▶ WORK REQUIRED
If a line in the entries contains the word "green", list it.

+++ RECORDS SUPPLIED

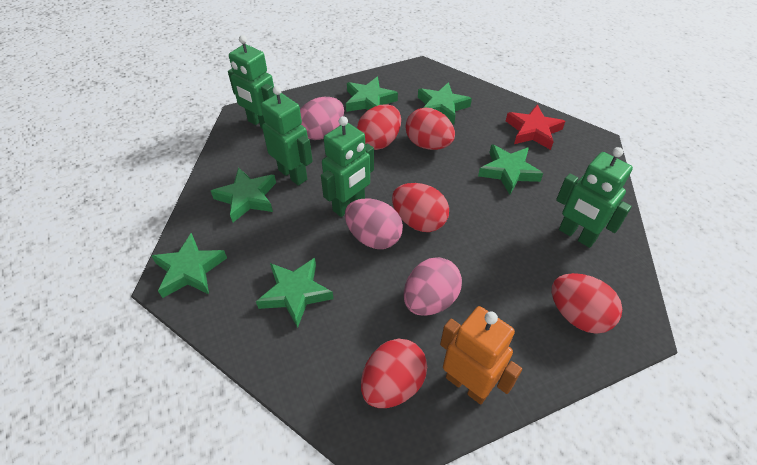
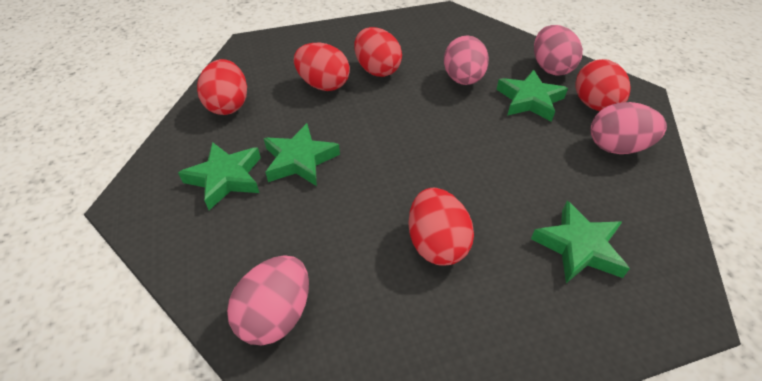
green robot: 4 -> 0
green star: 6 -> 4
orange robot: 1 -> 0
pink egg: 3 -> 4
red star: 1 -> 0

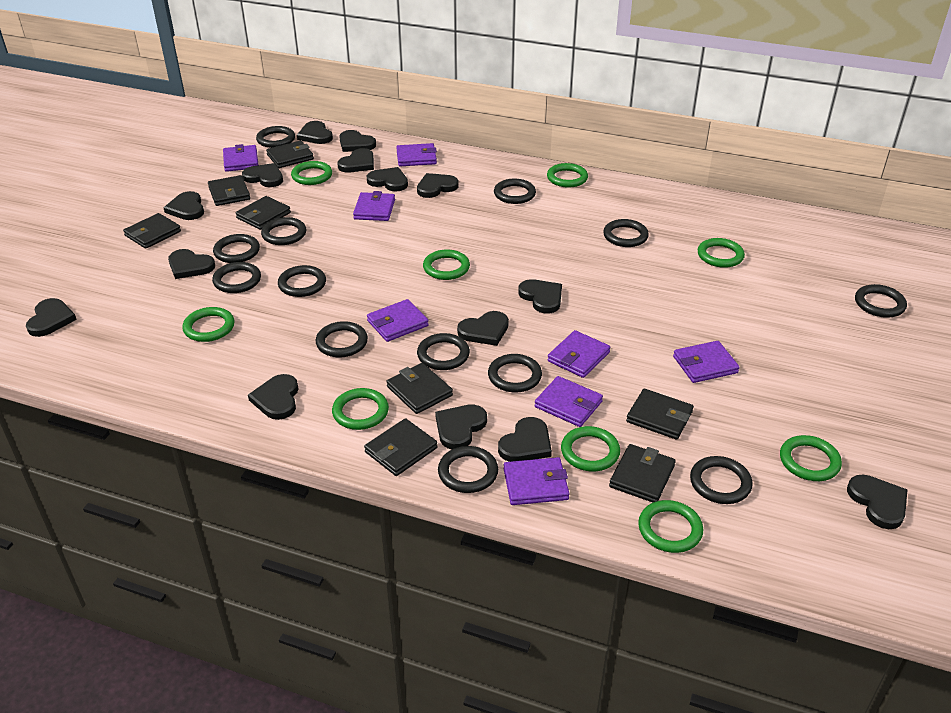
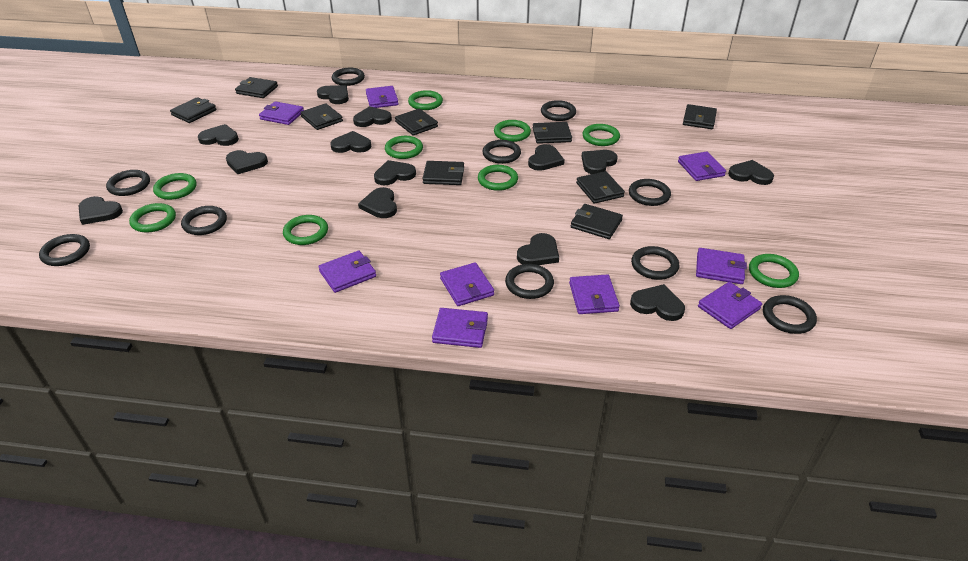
black heart: 15 -> 13
black ring: 13 -> 10
black wallet: 8 -> 9
purple wallet: 8 -> 9

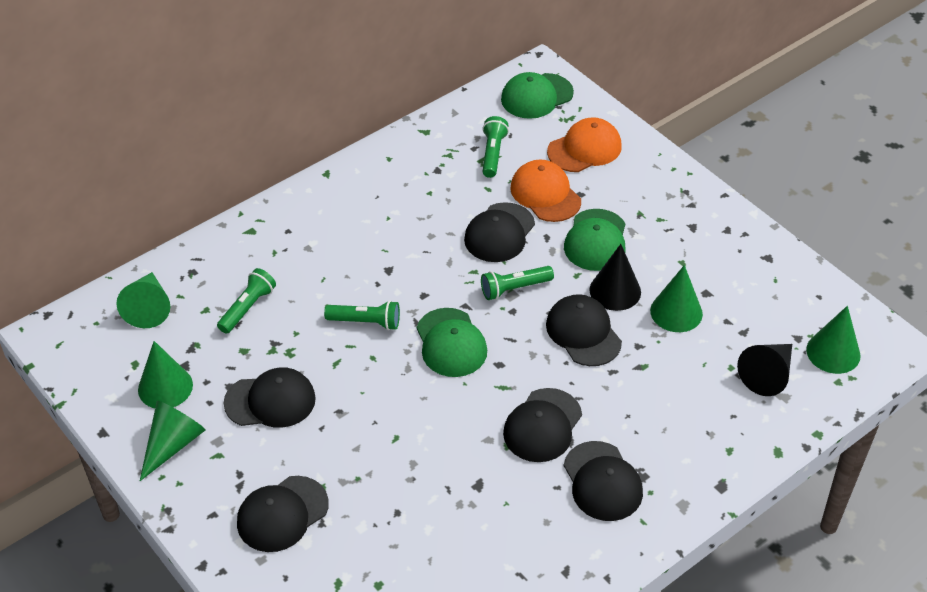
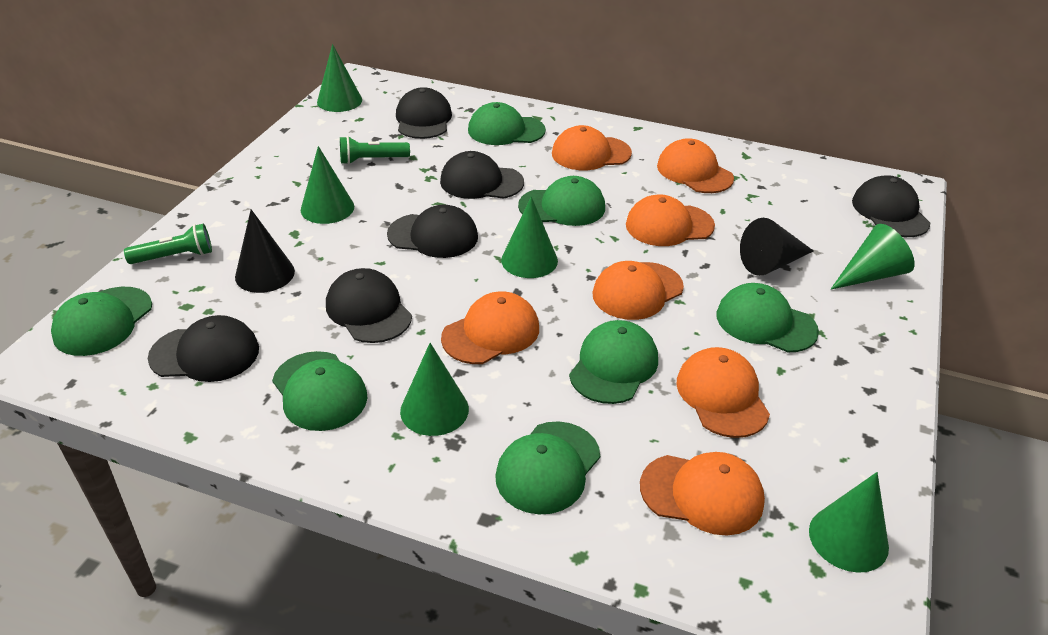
green cap: 3 -> 7
green cone: 5 -> 6
green flashlight: 4 -> 2
orange cap: 2 -> 7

++++++

▶ OUTPUT
green robot: 4 -> 0
green star: 6 -> 4
green cap: 3 -> 7
green cone: 5 -> 6
green flashlight: 4 -> 2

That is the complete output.